» **Exercise brief**: Only lines with the string "spool" should be returned from the data below.

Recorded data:
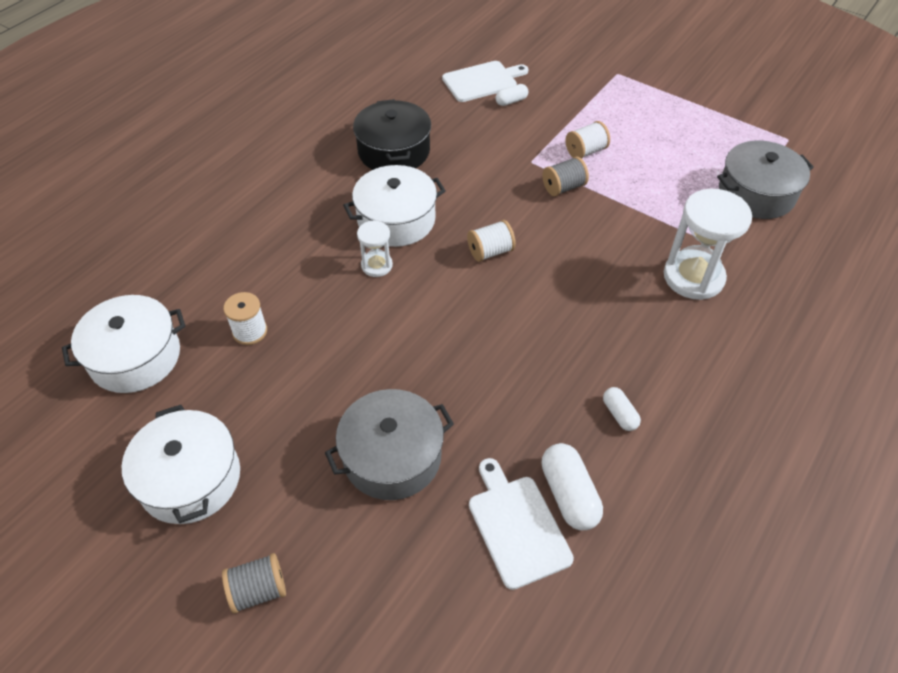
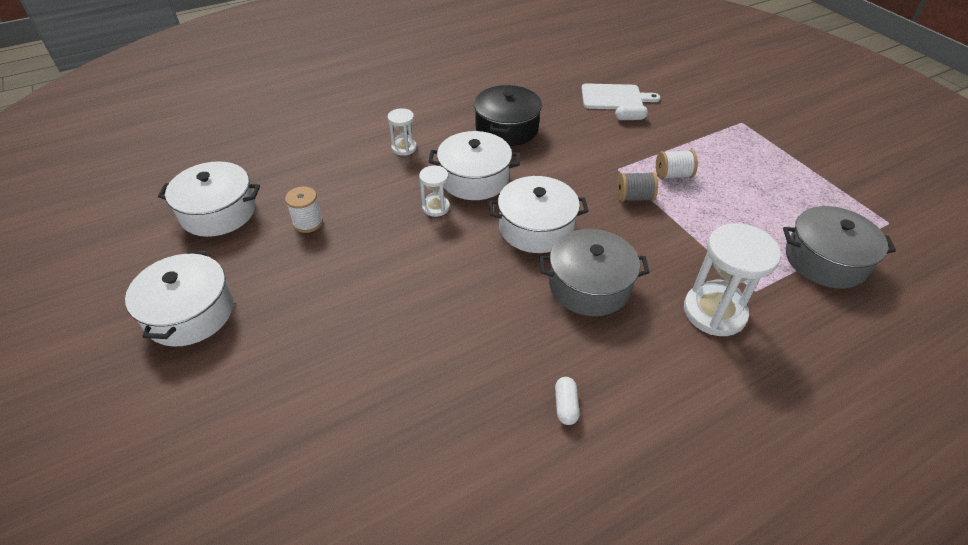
camera: 25 degrees right, 5 degrees down
(258, 590) = (173, 419): grey spool -> none
(297, 209) = (404, 148): none -> white hourglass
(392, 456) = (346, 359): grey pot -> grey pot (589, 285)
(490, 252) = (536, 227): white spool -> white pot
(517, 526) = (408, 464): white cutting board -> none
(569, 494) = (472, 457): white capsule -> none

» **Solution to this task**:
(258, 590) = (173, 419): grey spool -> none
(490, 252) = (536, 227): white spool -> white pot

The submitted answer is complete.